Exercise details: Copy out the entries exactly, and wherever a picture appears, leave it out.

==== Dataset excerpts ====

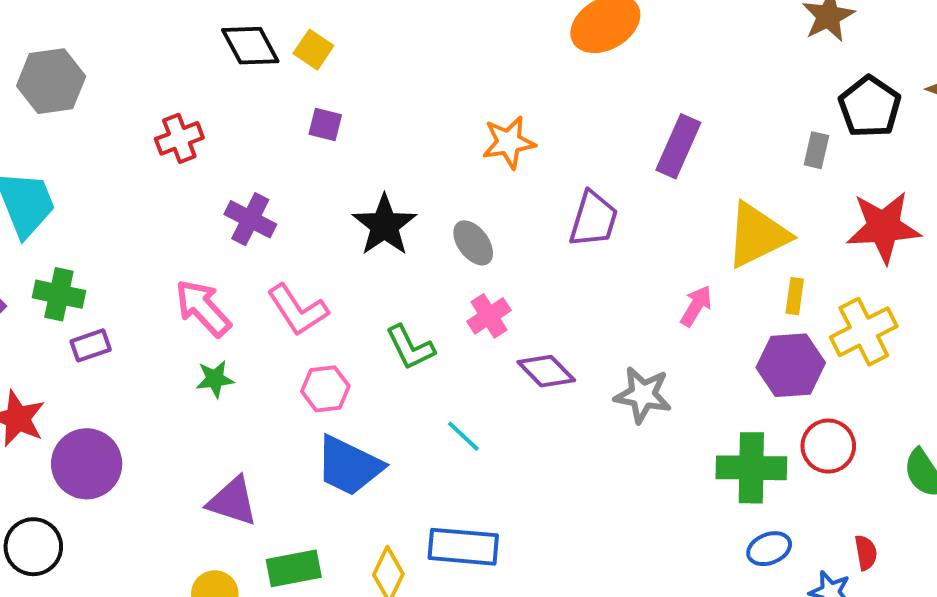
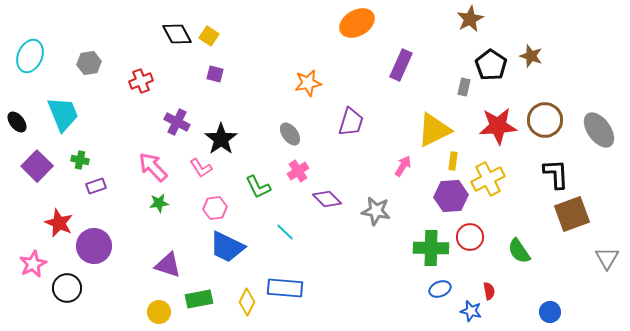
gray hexagon: (51, 81) -> (89, 63), moved, size x0.7
purple rectangle: (678, 146) -> (401, 65), moved
black star: (384, 225) -> (221, 139), moved
green cross: (59, 294) -> (80, 160), size x0.7
pink L-shape: (298, 310) -> (201, 168), size x0.7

====

Answer to this exercise:
gray hexagon: (51, 81) -> (89, 63), moved, size x0.7
purple rectangle: (678, 146) -> (401, 65), moved
black star: (384, 225) -> (221, 139), moved
green cross: (59, 294) -> (80, 160), size x0.7
pink L-shape: (298, 310) -> (201, 168), size x0.7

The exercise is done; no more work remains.